Exercise materials:
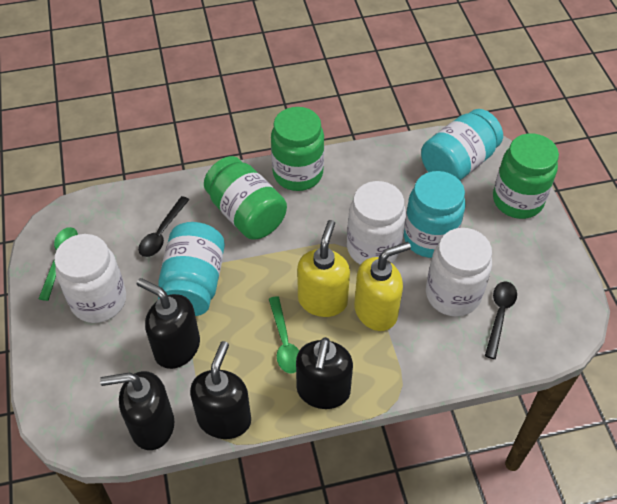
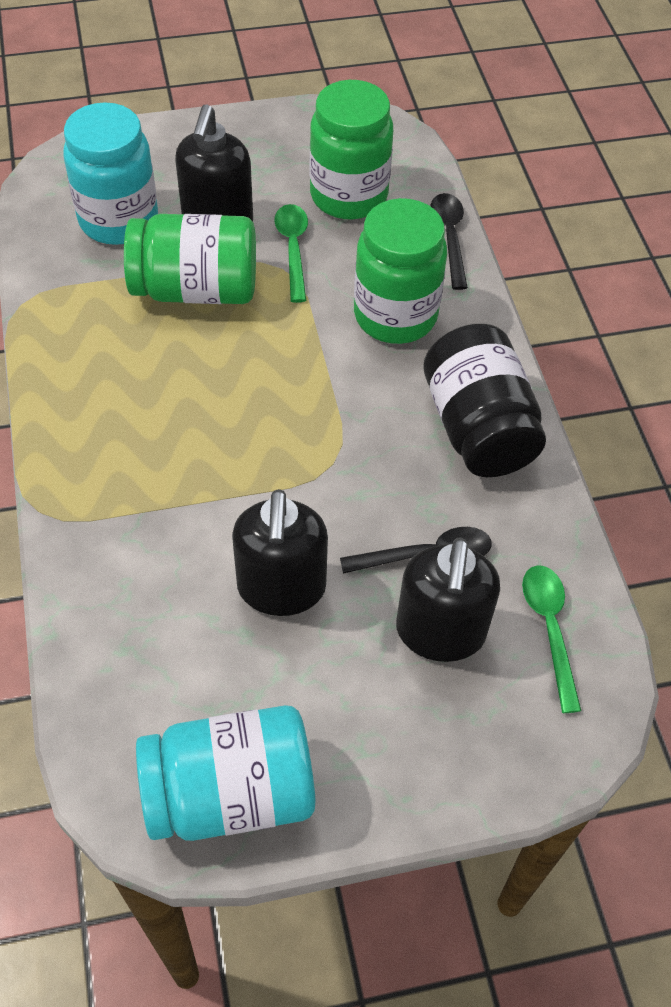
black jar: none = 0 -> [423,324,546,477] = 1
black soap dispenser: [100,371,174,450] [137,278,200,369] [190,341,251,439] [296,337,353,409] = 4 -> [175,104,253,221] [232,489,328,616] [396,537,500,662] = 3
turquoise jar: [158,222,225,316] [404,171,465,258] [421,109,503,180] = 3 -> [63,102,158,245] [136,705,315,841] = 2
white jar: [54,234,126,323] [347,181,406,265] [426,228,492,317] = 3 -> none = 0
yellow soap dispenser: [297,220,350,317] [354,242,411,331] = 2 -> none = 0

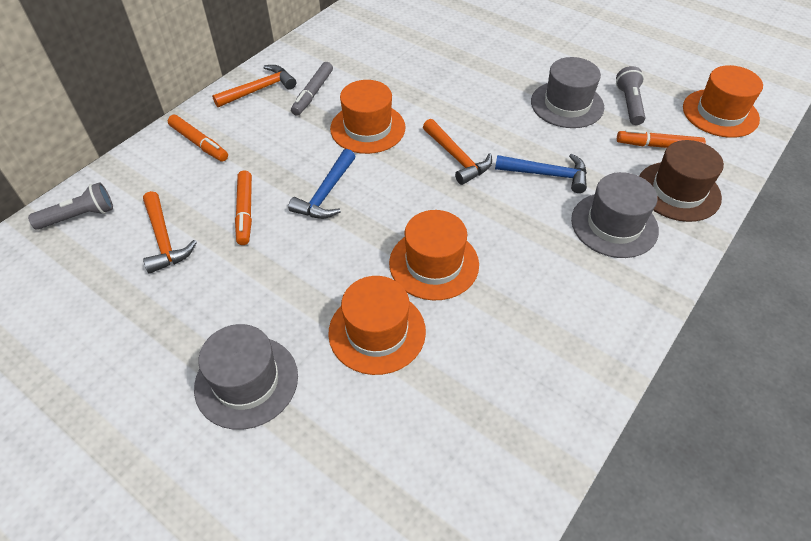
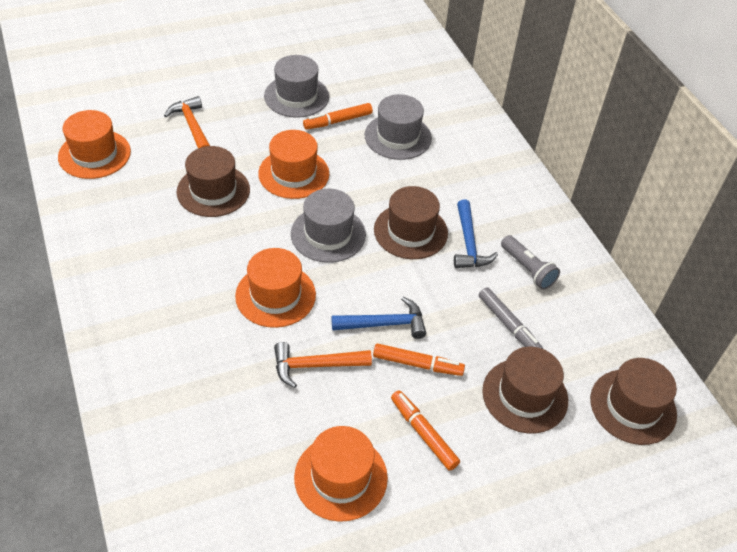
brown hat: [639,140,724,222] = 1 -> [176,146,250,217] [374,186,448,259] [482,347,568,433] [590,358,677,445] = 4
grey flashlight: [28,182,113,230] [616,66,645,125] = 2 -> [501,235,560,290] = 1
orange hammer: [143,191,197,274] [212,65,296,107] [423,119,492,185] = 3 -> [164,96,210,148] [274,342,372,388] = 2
* * *
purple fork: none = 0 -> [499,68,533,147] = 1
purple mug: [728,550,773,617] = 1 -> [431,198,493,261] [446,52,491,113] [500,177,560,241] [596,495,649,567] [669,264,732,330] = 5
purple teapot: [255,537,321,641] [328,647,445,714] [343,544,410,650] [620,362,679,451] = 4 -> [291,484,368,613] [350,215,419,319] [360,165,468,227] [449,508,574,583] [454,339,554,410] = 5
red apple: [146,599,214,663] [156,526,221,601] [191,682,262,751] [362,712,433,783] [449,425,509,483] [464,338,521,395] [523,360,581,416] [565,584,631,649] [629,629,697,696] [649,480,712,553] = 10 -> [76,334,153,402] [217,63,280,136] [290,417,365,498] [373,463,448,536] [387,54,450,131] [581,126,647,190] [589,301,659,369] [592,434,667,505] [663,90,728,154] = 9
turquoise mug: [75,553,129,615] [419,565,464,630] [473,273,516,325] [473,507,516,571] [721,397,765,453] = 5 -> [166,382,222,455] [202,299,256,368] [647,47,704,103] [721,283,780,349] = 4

Exercise instructions: From the data above, output exactly the lines between the one containing "black soap dispenser: [100,371,174,450]" and the one containing "turquoise jar: [158,222,225,316]", counting both of them.

Response box:
black soap dispenser: [100,371,174,450] [137,278,200,369] [190,341,251,439] [296,337,353,409] = 4 -> [175,104,253,221] [232,489,328,616] [396,537,500,662] = 3
turquoise jar: [158,222,225,316] [404,171,465,258] [421,109,503,180] = 3 -> [63,102,158,245] [136,705,315,841] = 2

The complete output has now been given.